**AIM OF THE TASK:**
Print each entry precisely; exclude the pictures.

**DATA SUPPLIED:**
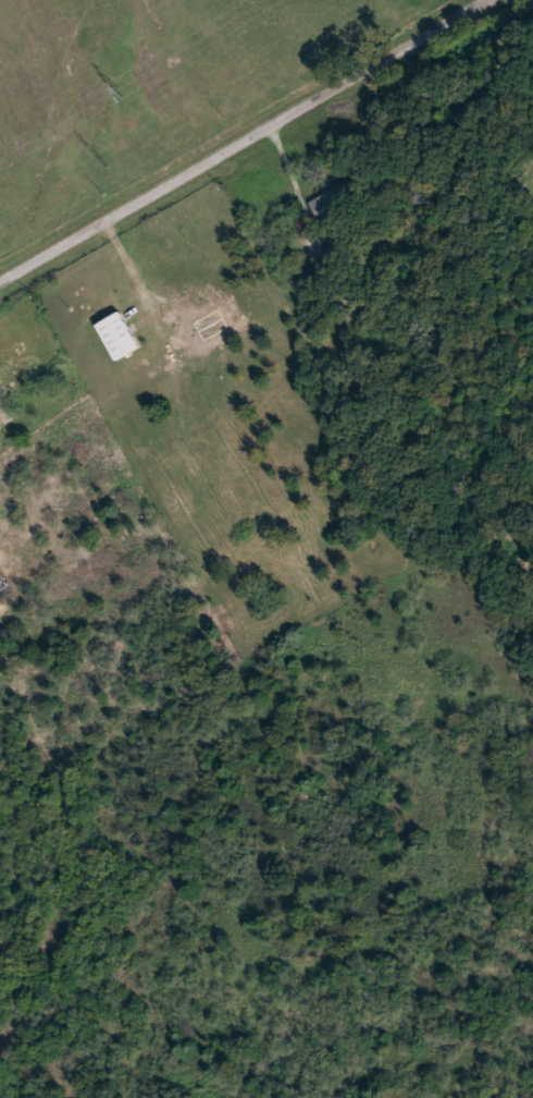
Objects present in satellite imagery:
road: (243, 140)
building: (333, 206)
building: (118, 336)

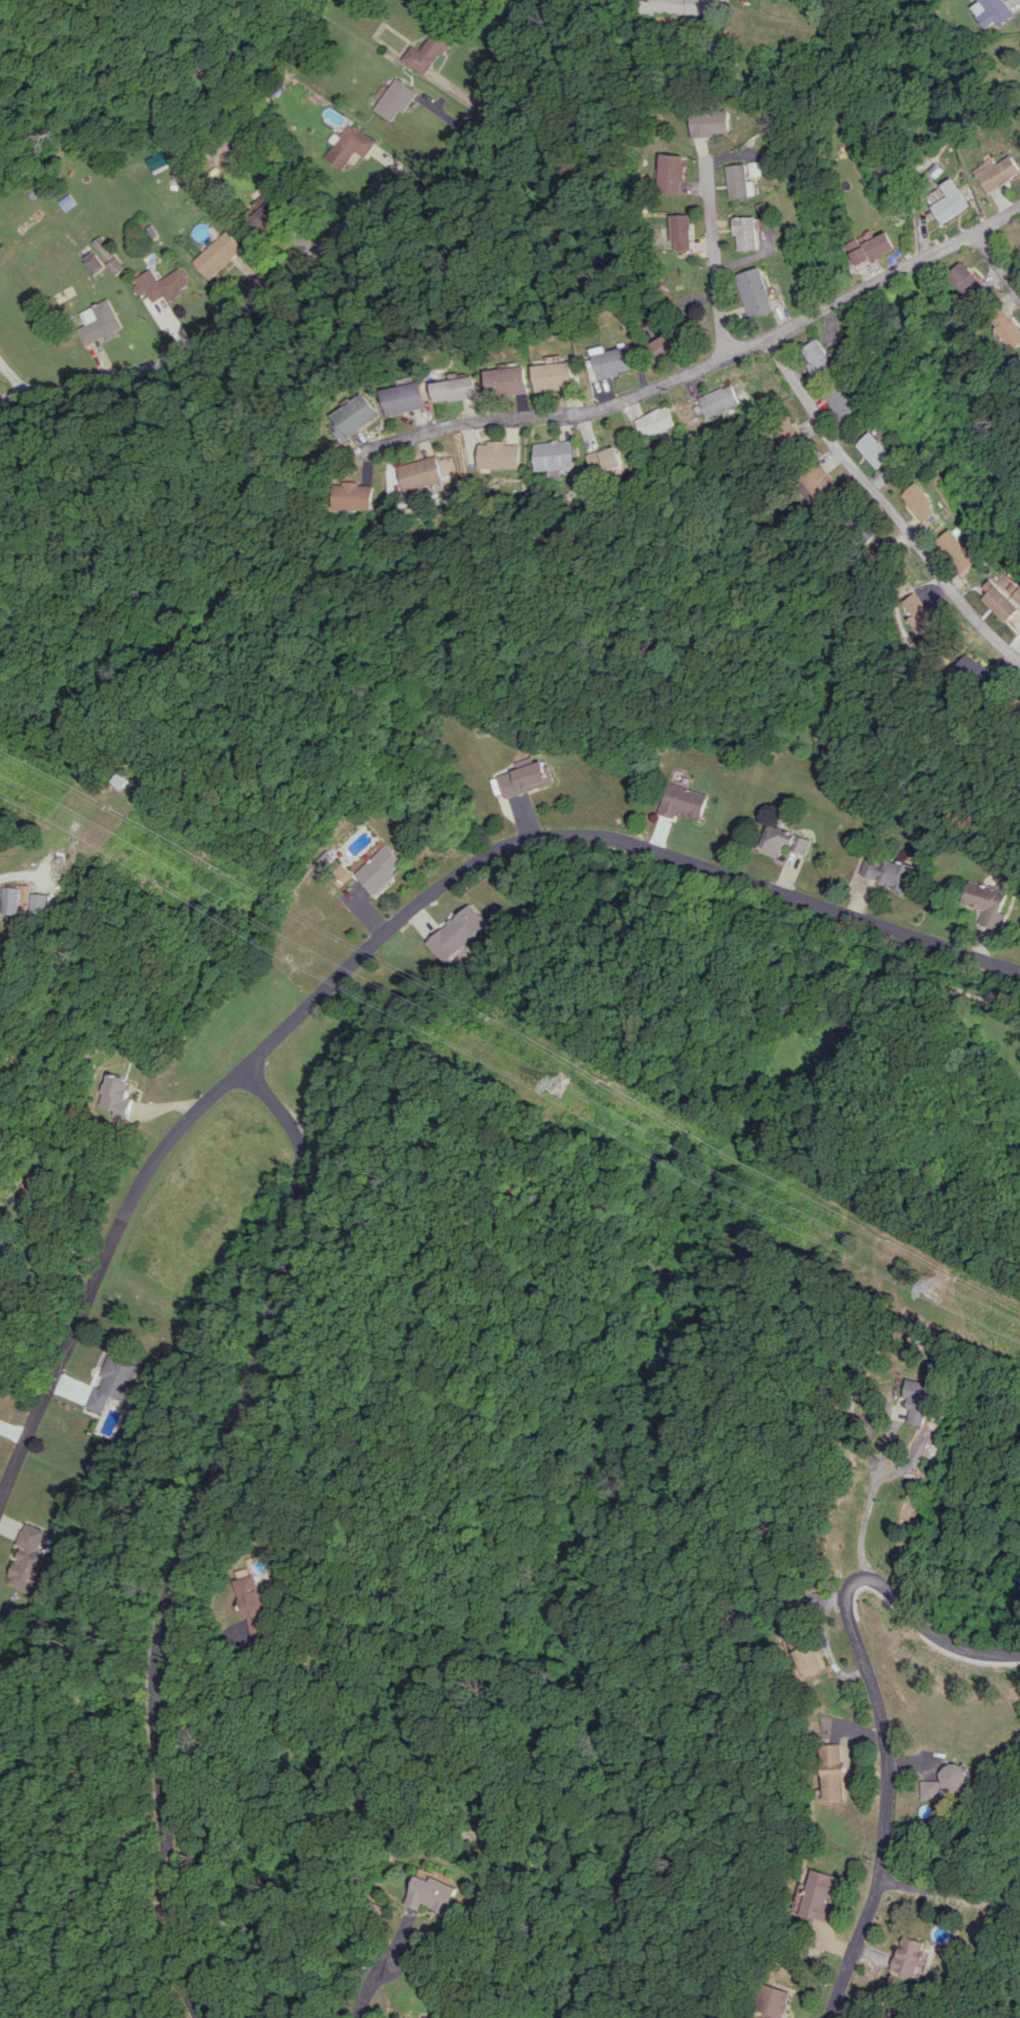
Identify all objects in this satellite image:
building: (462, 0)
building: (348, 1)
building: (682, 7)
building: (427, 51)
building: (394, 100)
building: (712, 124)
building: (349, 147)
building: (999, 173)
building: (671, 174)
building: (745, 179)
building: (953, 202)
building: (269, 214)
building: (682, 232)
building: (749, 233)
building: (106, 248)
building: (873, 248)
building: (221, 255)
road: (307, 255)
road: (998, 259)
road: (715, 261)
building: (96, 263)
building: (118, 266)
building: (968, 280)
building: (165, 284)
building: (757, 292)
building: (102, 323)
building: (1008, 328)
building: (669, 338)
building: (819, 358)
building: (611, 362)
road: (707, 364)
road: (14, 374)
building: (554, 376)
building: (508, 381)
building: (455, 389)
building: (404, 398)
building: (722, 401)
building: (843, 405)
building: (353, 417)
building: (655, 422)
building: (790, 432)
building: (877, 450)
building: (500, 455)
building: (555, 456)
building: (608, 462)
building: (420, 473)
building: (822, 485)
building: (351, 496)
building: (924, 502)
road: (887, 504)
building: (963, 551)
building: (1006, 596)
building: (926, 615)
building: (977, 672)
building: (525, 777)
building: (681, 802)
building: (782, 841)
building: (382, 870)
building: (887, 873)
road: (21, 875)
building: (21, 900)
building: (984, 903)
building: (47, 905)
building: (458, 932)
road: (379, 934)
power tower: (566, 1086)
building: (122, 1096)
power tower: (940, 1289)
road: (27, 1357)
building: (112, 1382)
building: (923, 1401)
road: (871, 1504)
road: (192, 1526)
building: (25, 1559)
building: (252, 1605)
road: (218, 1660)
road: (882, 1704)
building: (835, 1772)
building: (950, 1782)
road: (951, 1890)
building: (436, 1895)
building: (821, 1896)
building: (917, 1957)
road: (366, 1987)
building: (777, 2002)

**ANSWER TO THIS PROBLEM:**
Objects present in satellite imagery:
road: (243, 140)
building: (333, 206)
building: (118, 336)

Identify all objects in this satellite image:
building: (462, 0)
building: (348, 1)
building: (682, 7)
building: (427, 51)
building: (394, 100)
building: (712, 124)
building: (349, 147)
building: (999, 173)
building: (671, 174)
building: (745, 179)
building: (953, 202)
building: (269, 214)
building: (682, 232)
building: (749, 233)
building: (106, 248)
building: (873, 248)
building: (221, 255)
road: (307, 255)
road: (998, 259)
road: (715, 261)
building: (96, 263)
building: (118, 266)
building: (968, 280)
building: (165, 284)
building: (757, 292)
building: (102, 323)
building: (1008, 328)
building: (669, 338)
building: (819, 358)
building: (611, 362)
road: (707, 364)
road: (14, 374)
building: (554, 376)
building: (508, 381)
building: (455, 389)
building: (404, 398)
building: (722, 401)
building: (843, 405)
building: (353, 417)
building: (655, 422)
building: (790, 432)
building: (877, 450)
building: (500, 455)
building: (555, 456)
building: (608, 462)
building: (420, 473)
building: (822, 485)
building: (351, 496)
building: (924, 502)
road: (887, 504)
building: (963, 551)
building: (1006, 596)
building: (926, 615)
building: (977, 672)
building: (525, 777)
building: (681, 802)
building: (782, 841)
building: (382, 870)
building: (887, 873)
road: (21, 875)
building: (21, 900)
building: (984, 903)
building: (47, 905)
building: (458, 932)
road: (379, 934)
power tower: (566, 1086)
building: (122, 1096)
power tower: (940, 1289)
road: (27, 1357)
building: (112, 1382)
building: (923, 1401)
road: (871, 1504)
road: (192, 1526)
building: (25, 1559)
building: (252, 1605)
road: (218, 1660)
road: (882, 1704)
building: (835, 1772)
building: (950, 1782)
road: (951, 1890)
building: (436, 1895)
building: (821, 1896)
building: (917, 1957)
road: (366, 1987)
building: (777, 2002)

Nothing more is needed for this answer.